# GIVEN RECORDS
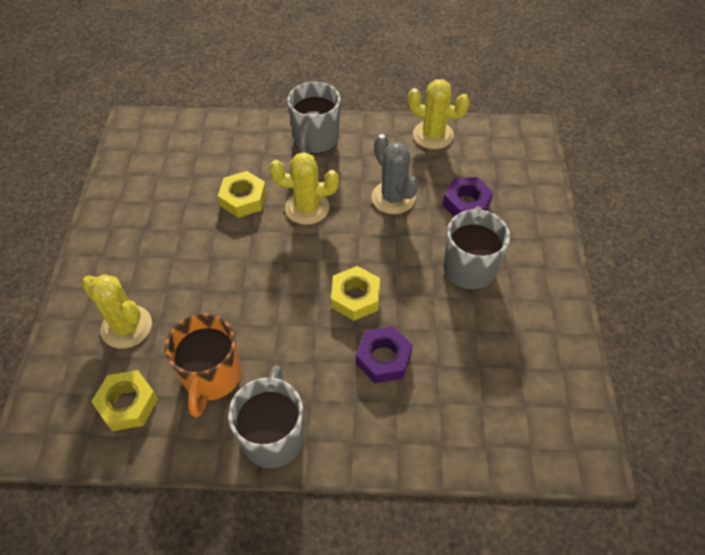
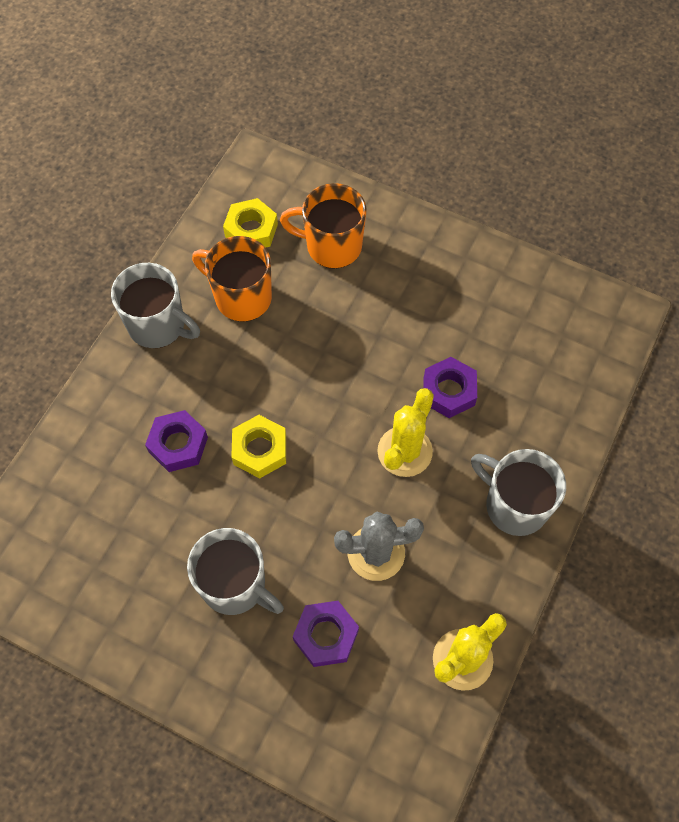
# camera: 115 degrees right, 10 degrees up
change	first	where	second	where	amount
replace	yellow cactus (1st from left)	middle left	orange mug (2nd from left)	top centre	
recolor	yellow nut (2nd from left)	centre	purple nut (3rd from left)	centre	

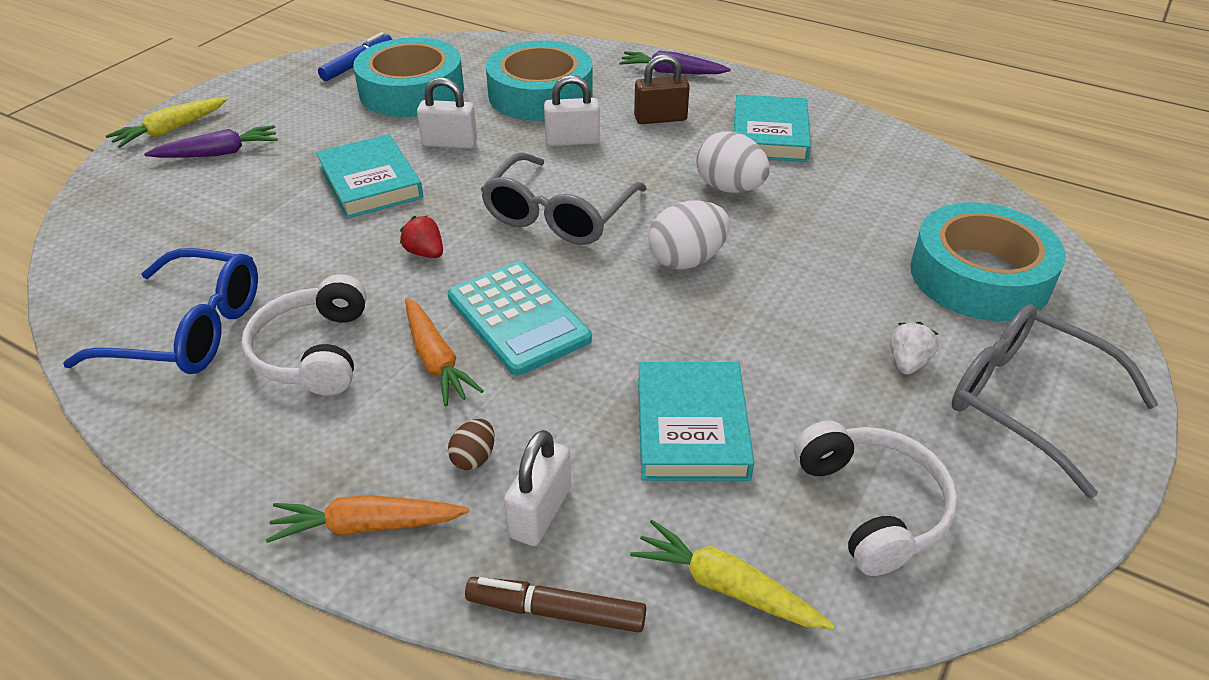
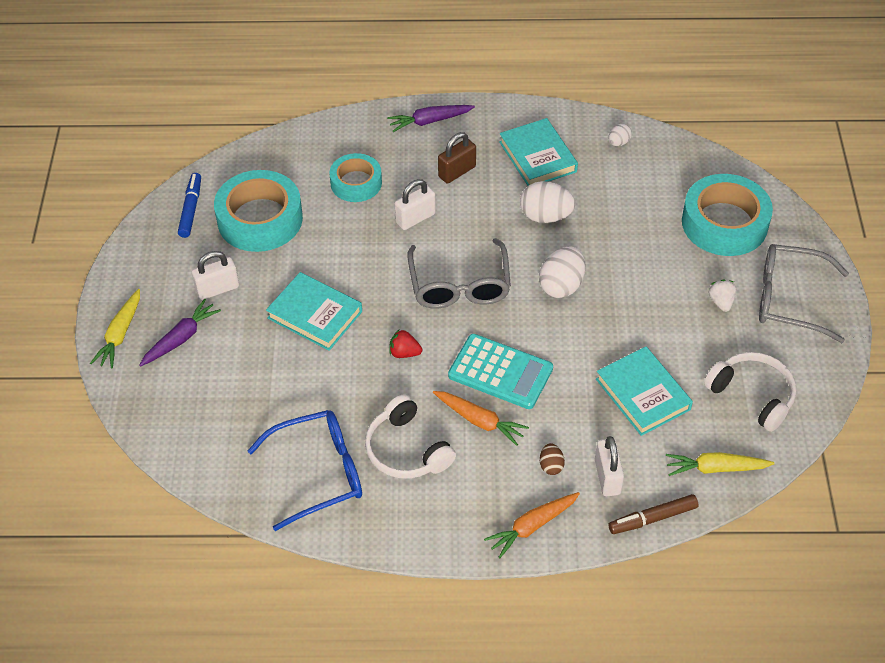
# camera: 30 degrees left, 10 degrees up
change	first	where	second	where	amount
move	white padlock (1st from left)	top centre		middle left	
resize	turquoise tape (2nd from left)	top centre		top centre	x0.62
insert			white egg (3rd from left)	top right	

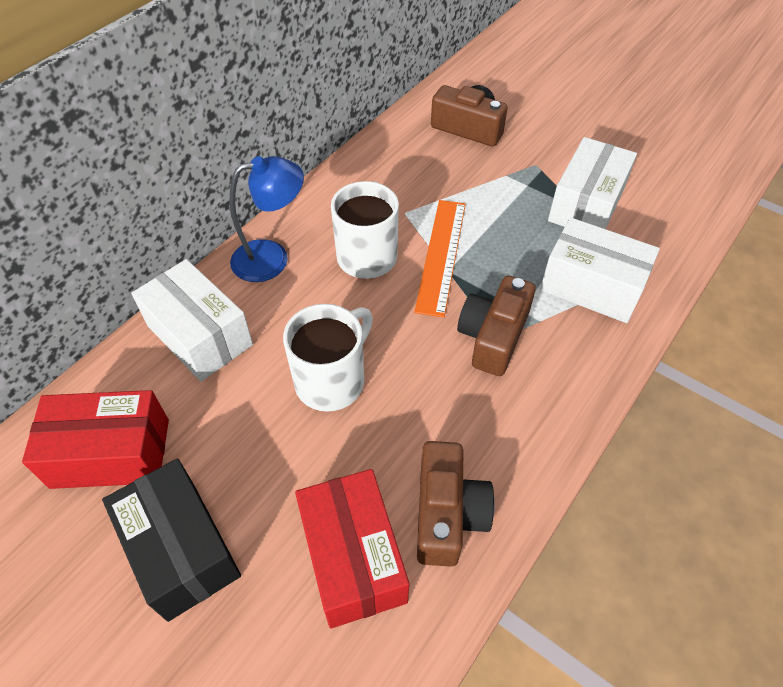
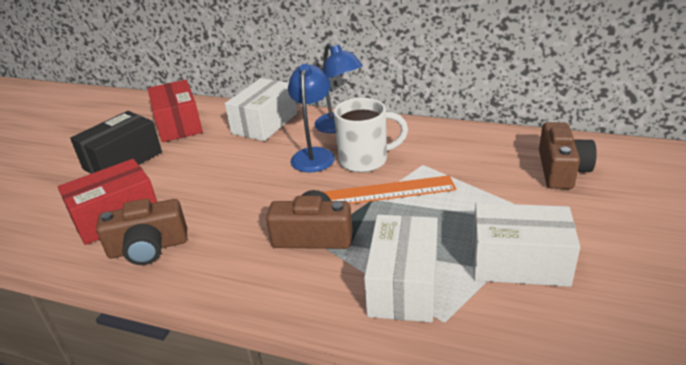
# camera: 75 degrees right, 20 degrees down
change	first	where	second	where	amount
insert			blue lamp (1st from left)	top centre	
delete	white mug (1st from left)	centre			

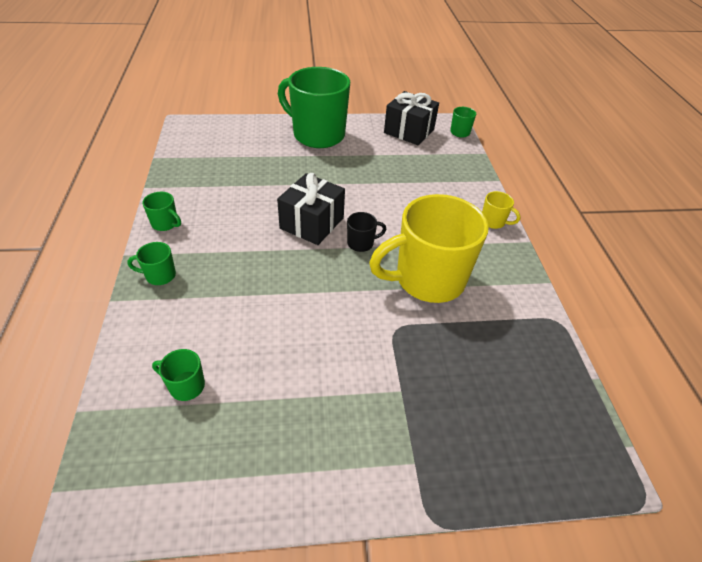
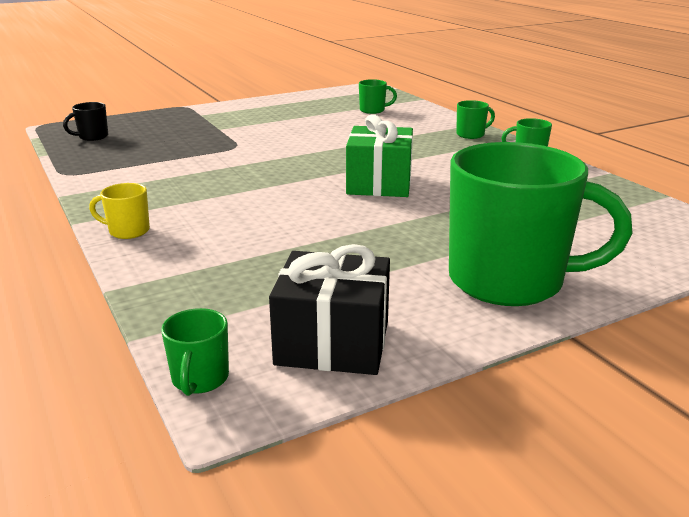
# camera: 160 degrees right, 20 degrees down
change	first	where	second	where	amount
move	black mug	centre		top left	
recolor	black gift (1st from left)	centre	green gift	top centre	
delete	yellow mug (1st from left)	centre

# WORK TO COMPLETE
Return exactly what appears from the opening line of the material through the line with "cactus (1st from", apart from the pictures.

# ANSWER TO THE EXERCISE
# camera: 115 degrees right, 10 degrees up
change	first	where	second	where	amount
replace	yellow cactus (1st from left)	middle left	orange mug (2nd from left)	top centre	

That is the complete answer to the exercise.